**PROMPT**
Some of the lines below need repeating. Reproduce exactly those between the lines holding "(358, 310) = (447, 273): purple" and "(530, 273) = (481, 147): black", inclusive.

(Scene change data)
================================

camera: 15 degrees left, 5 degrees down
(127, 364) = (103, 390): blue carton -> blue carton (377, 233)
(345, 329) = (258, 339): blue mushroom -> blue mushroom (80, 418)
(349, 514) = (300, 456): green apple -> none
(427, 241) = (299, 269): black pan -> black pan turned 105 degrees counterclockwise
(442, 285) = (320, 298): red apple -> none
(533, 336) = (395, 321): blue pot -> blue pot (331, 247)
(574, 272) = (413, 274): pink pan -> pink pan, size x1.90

================================

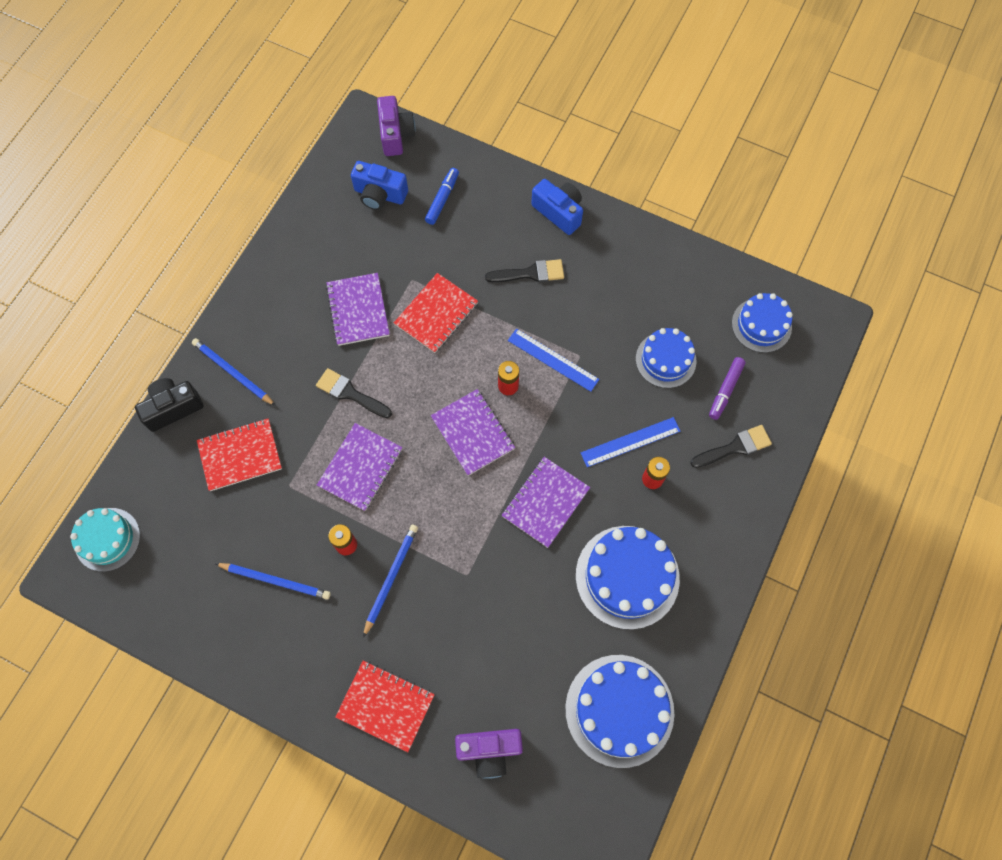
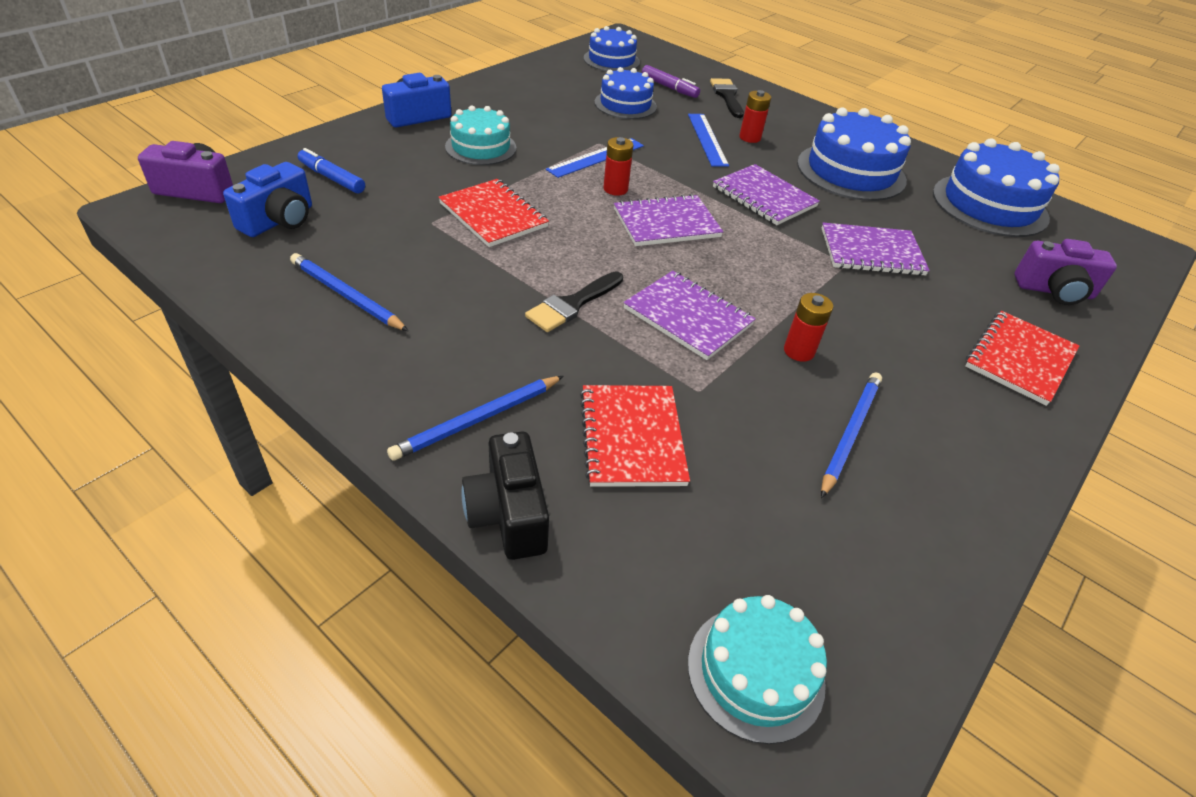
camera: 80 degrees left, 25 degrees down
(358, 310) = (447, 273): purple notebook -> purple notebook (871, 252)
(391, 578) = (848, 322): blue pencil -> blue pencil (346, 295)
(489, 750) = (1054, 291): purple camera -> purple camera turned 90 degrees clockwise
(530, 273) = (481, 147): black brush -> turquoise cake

================================

**ANSWER BOX**
(358, 310) = (447, 273): purple notebook -> purple notebook (871, 252)
(391, 578) = (848, 322): blue pencil -> blue pencil (346, 295)
(489, 750) = (1054, 291): purple camera -> purple camera turned 90 degrees clockwise
(530, 273) = (481, 147): black brush -> turquoise cake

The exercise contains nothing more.